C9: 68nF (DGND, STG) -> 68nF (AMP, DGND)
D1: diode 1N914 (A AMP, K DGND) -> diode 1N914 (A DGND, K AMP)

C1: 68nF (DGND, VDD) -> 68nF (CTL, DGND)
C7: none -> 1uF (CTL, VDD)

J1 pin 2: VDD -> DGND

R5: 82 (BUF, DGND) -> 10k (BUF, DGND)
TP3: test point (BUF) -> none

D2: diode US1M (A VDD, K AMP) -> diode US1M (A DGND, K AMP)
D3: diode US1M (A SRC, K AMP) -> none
######
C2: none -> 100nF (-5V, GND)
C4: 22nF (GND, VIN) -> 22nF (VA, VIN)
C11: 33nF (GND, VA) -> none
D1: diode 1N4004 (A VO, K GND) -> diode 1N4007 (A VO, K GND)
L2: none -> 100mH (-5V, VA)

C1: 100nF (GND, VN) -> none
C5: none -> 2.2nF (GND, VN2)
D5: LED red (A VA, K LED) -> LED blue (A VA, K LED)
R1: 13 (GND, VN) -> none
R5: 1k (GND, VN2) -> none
######
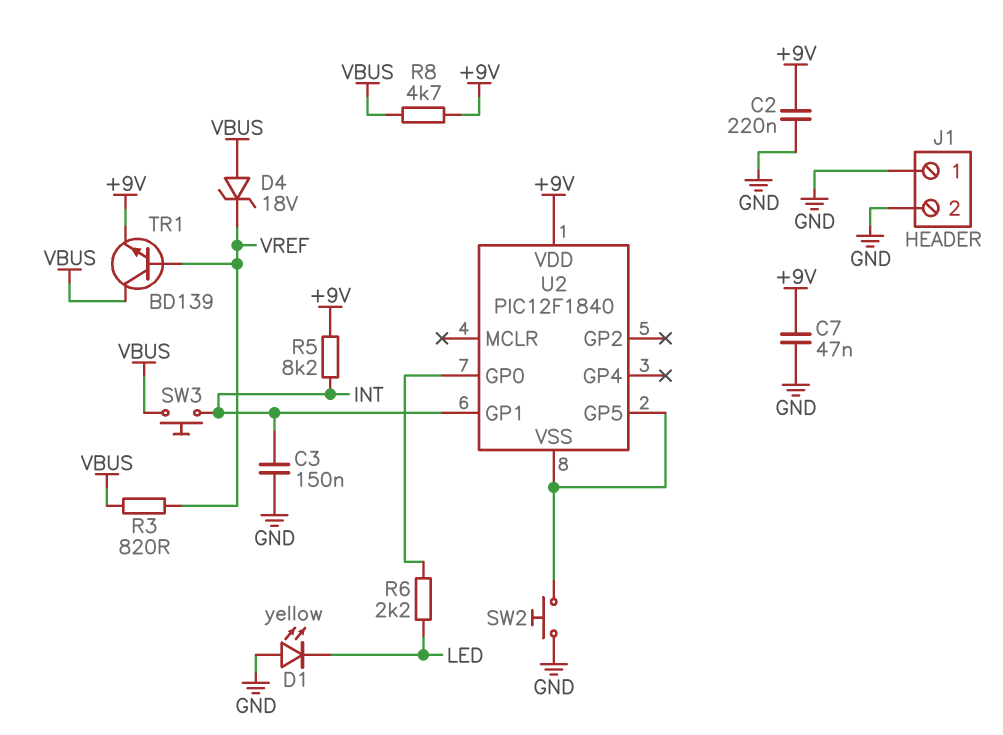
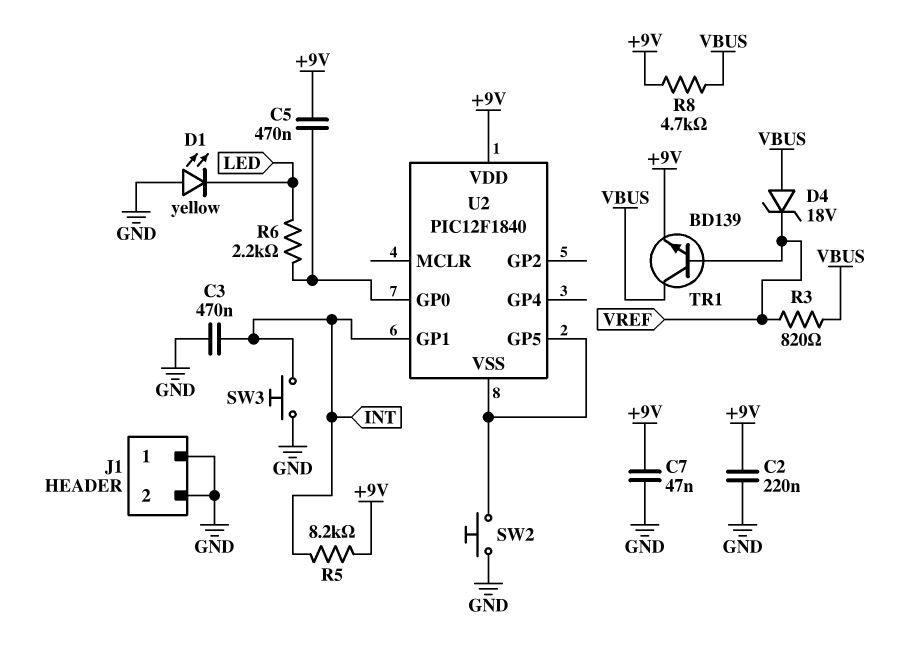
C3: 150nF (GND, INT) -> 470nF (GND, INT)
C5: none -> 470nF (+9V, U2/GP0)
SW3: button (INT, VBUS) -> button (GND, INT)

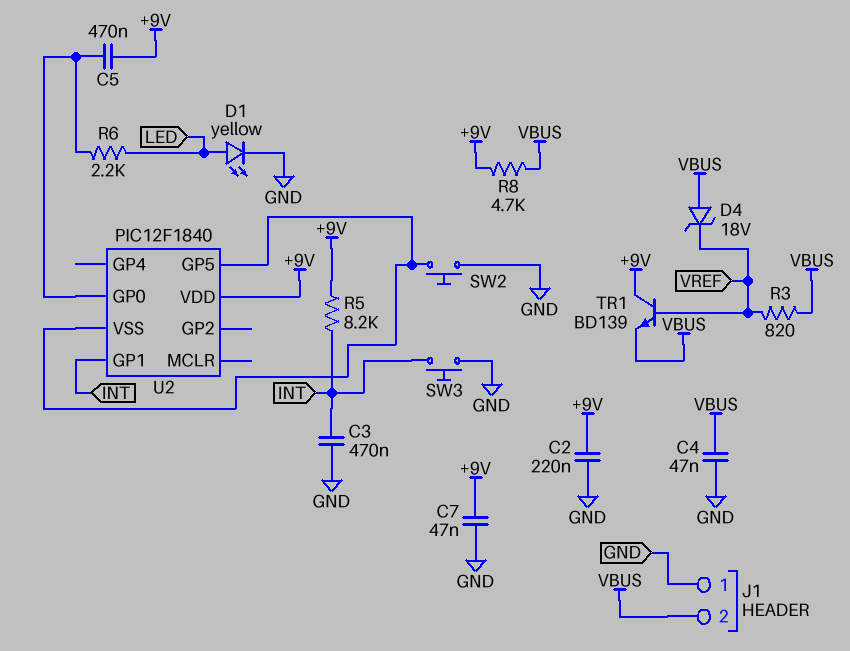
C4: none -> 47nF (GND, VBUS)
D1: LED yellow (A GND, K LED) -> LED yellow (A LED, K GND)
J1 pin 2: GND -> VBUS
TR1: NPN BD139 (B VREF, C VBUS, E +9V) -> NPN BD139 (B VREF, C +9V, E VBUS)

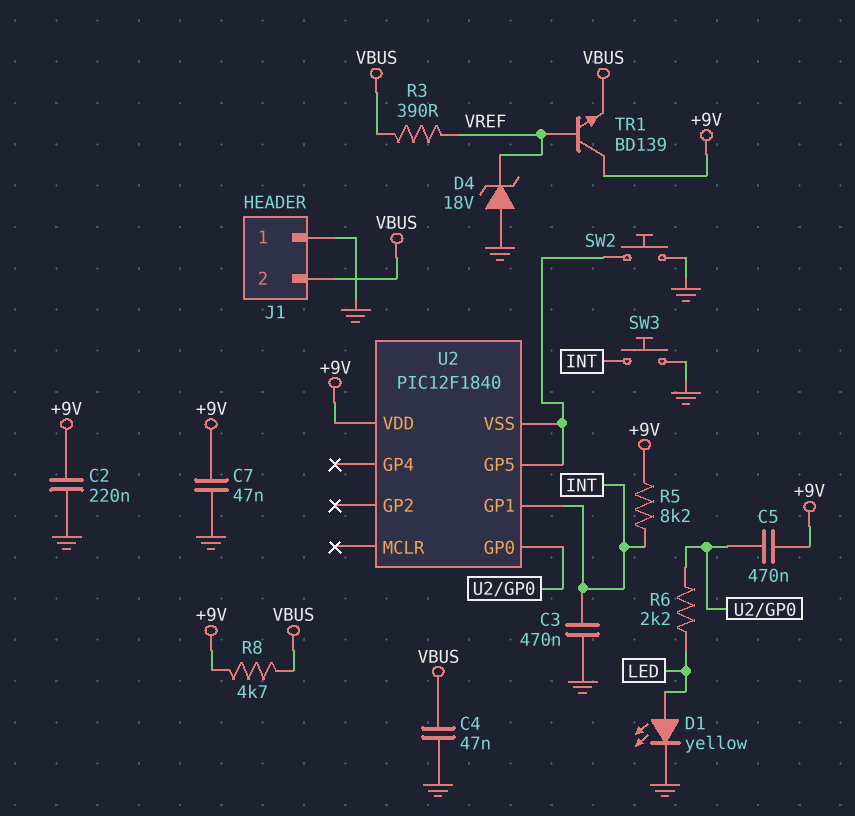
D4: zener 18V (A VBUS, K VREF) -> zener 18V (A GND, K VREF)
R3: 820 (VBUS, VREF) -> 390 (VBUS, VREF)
######
• BRIEF
In the records above, find the line containing "SW3: button (INT, VBUS) -> button (GND, INT)" and the line containing "R3: 820 (VBUS, VREF) -> 390 (VBUS, VREF)", then give both of them again word for word along with every line between. Omit any pictures.

• ANSWER TO THE EXERCISE
SW3: button (INT, VBUS) -> button (GND, INT)

C4: none -> 47nF (GND, VBUS)
D1: LED yellow (A GND, K LED) -> LED yellow (A LED, K GND)
J1 pin 2: GND -> VBUS
TR1: NPN BD139 (B VREF, C VBUS, E +9V) -> NPN BD139 (B VREF, C +9V, E VBUS)

D4: zener 18V (A VBUS, K VREF) -> zener 18V (A GND, K VREF)
R3: 820 (VBUS, VREF) -> 390 (VBUS, VREF)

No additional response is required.